**INPUT MATERIAL:**
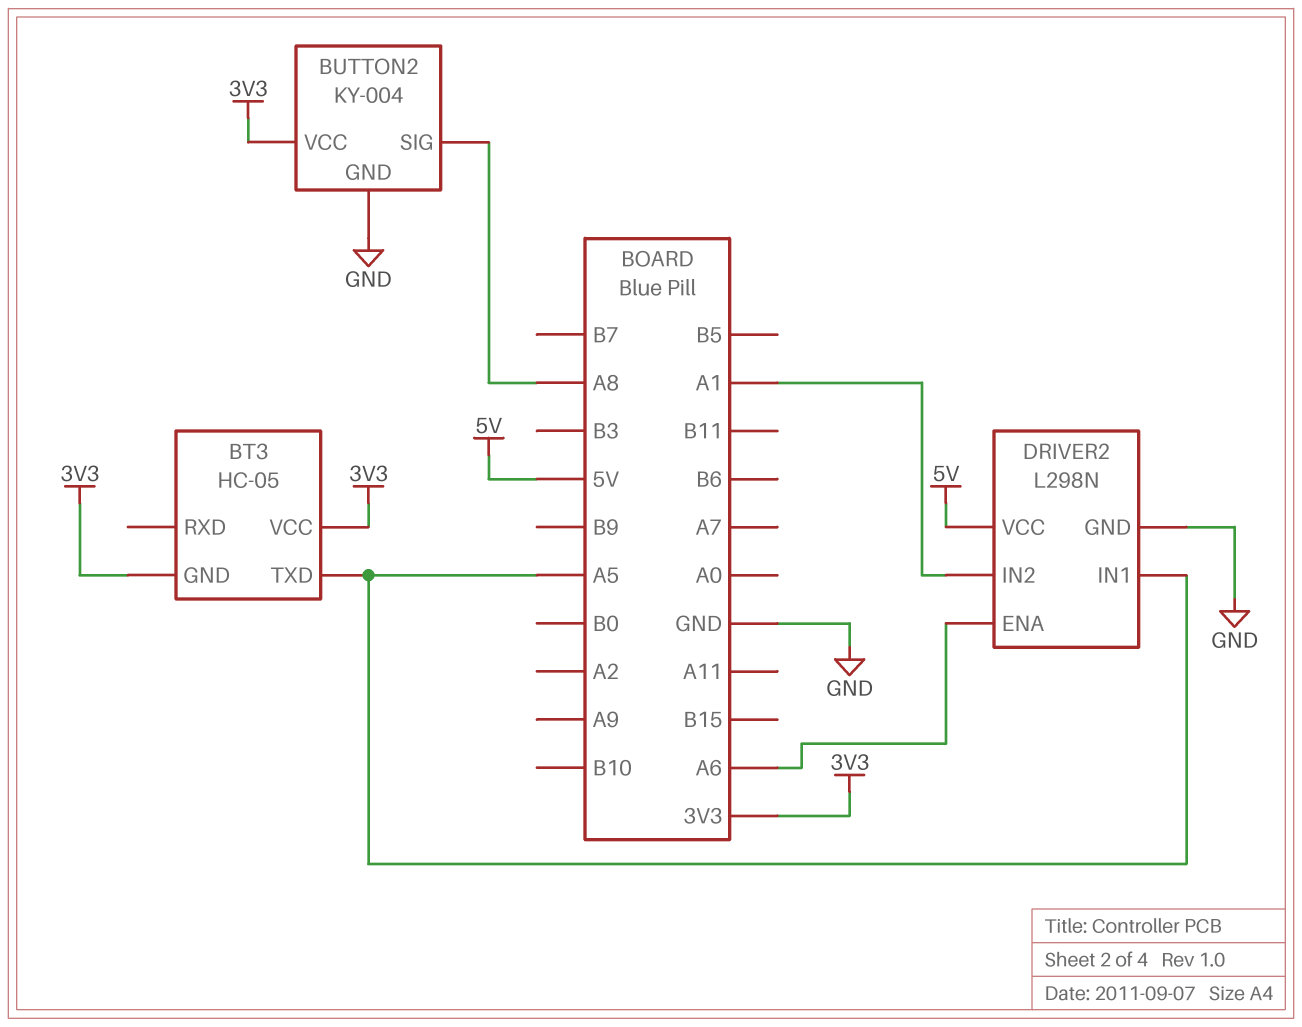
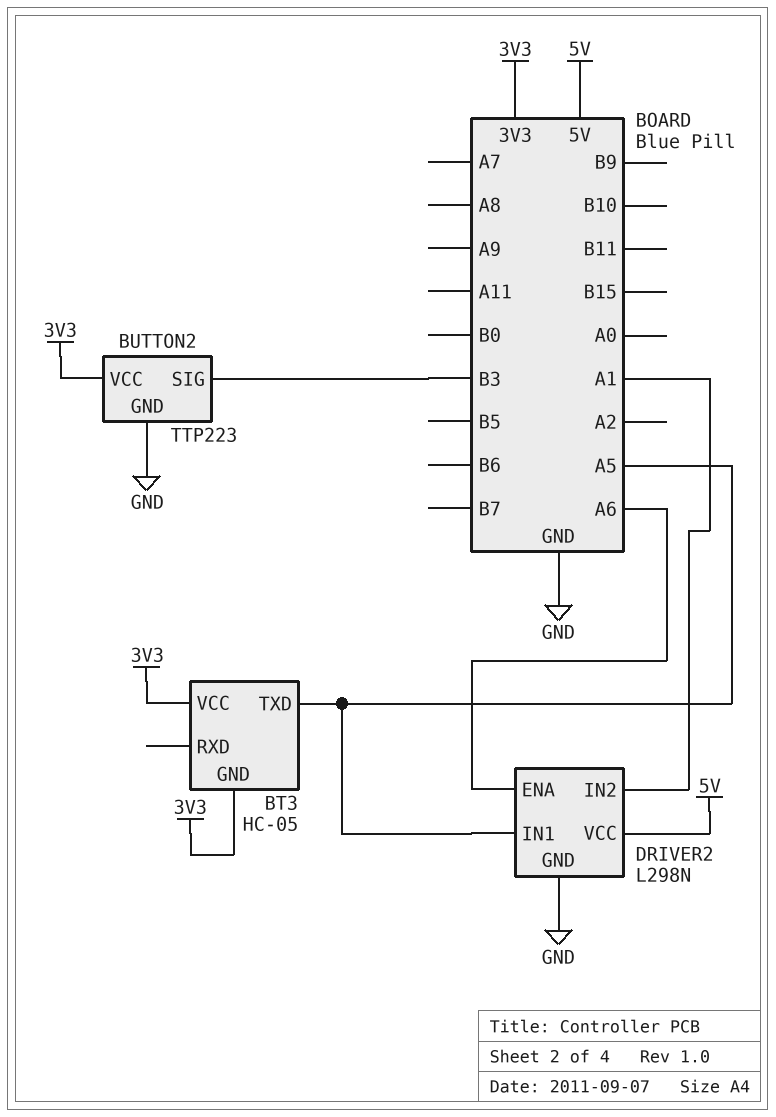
BUTTON2: KY-004 -> TTP223
BUTTON2 pin SIG: A8 -> B3

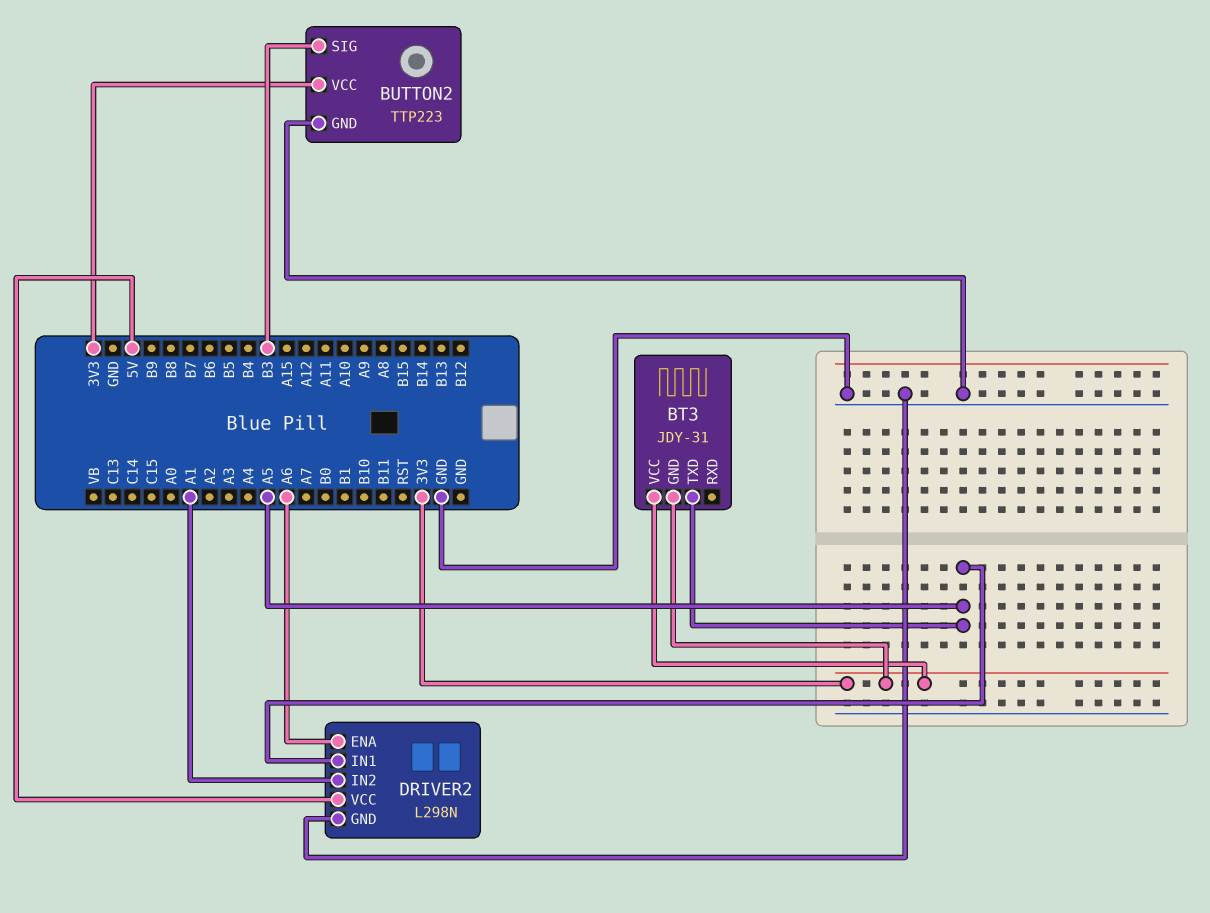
BT3: HC-05 -> JDY-31

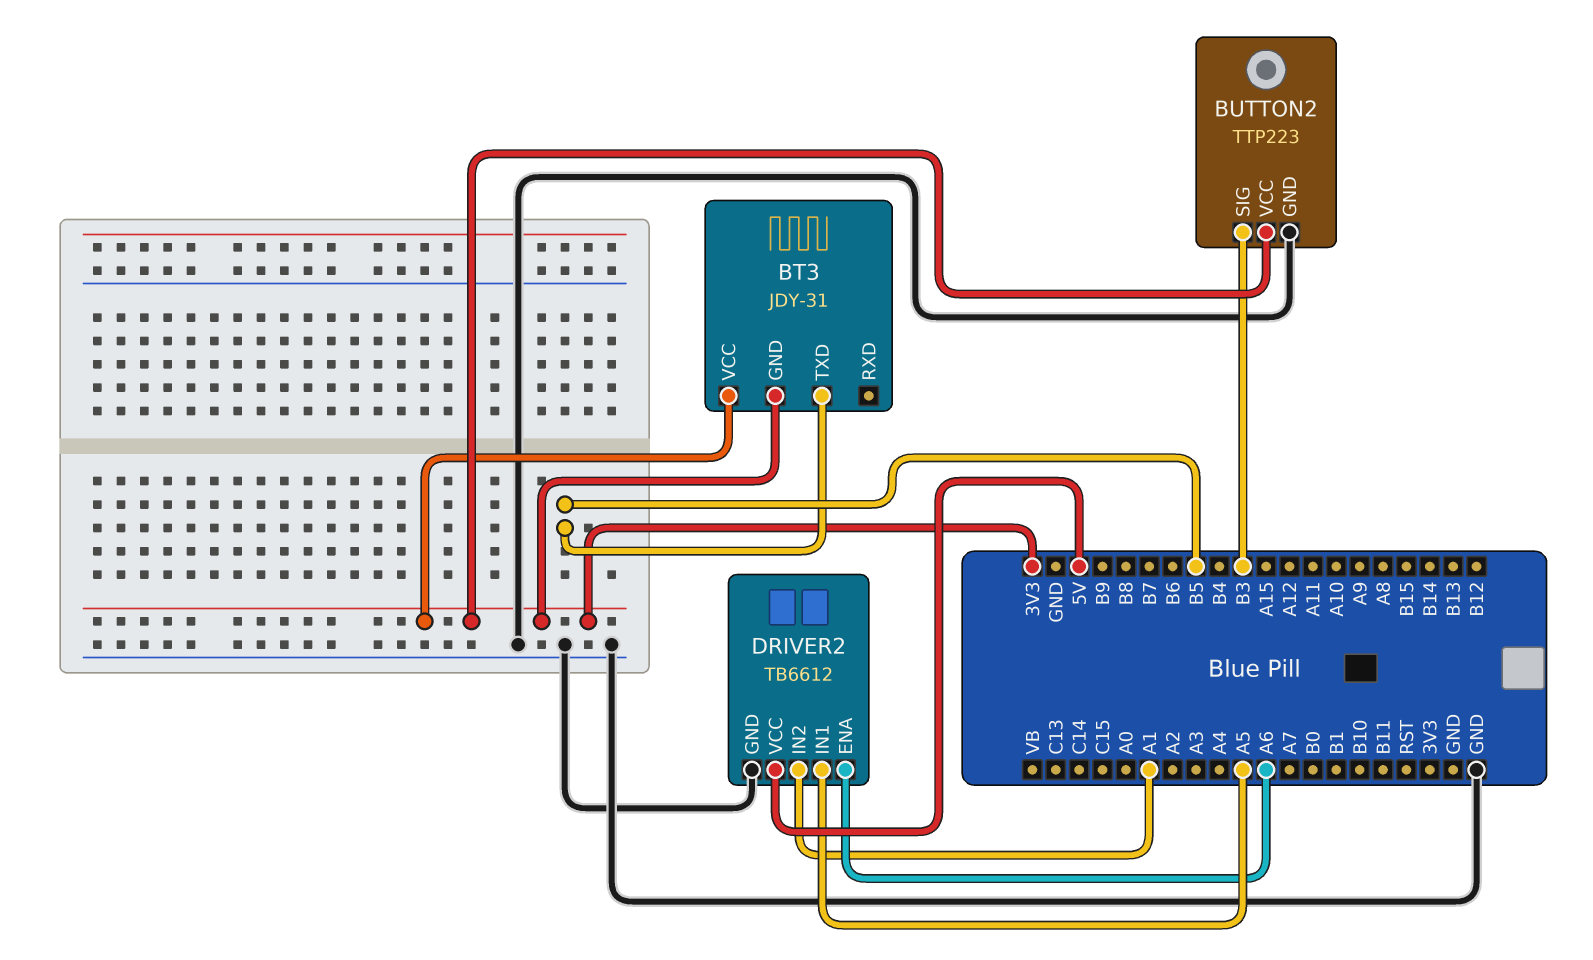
BT3 pin TXD: A5 -> B5
DRIVER2: L298N -> TB6612

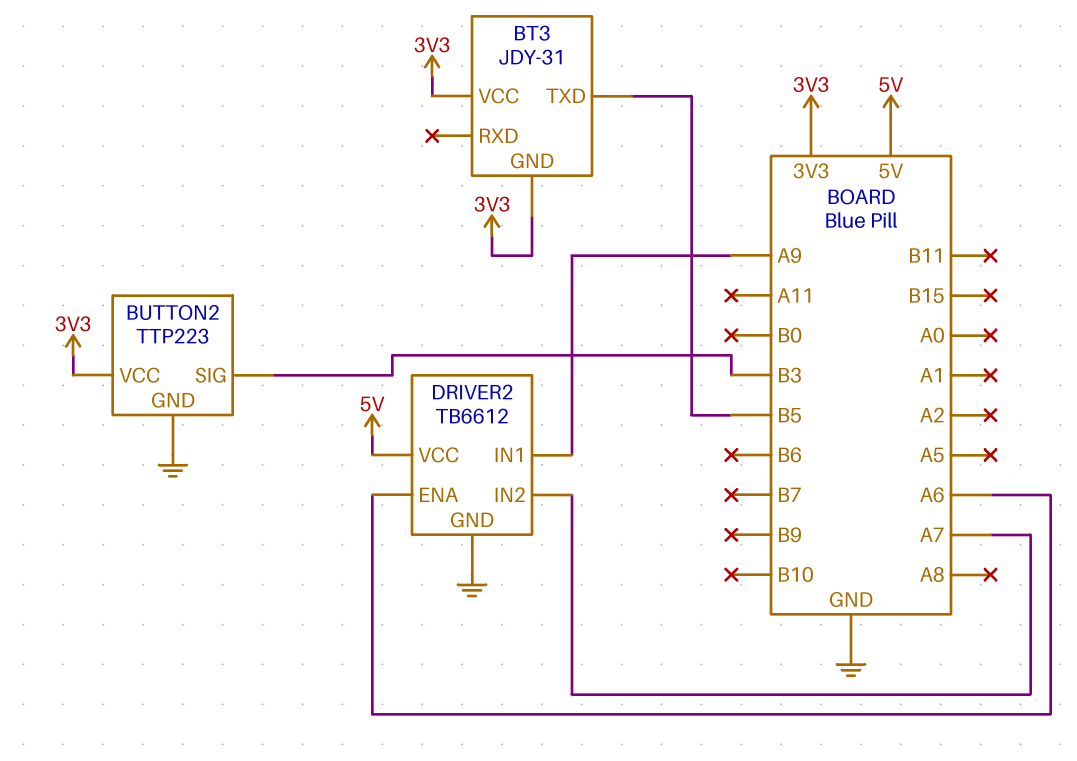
DRIVER2 pin IN1: A5 -> A9
DRIVER2 pin IN2: A1 -> A7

**EXERCISE DESCRIPTION:** Output the records above unchanged, minus their pictures.

**EXERCISE OUTPUT:**
BUTTON2: KY-004 -> TTP223
BUTTON2 pin SIG: A8 -> B3

BT3: HC-05 -> JDY-31

BT3 pin TXD: A5 -> B5
DRIVER2: L298N -> TB6612

DRIVER2 pin IN1: A5 -> A9
DRIVER2 pin IN2: A1 -> A7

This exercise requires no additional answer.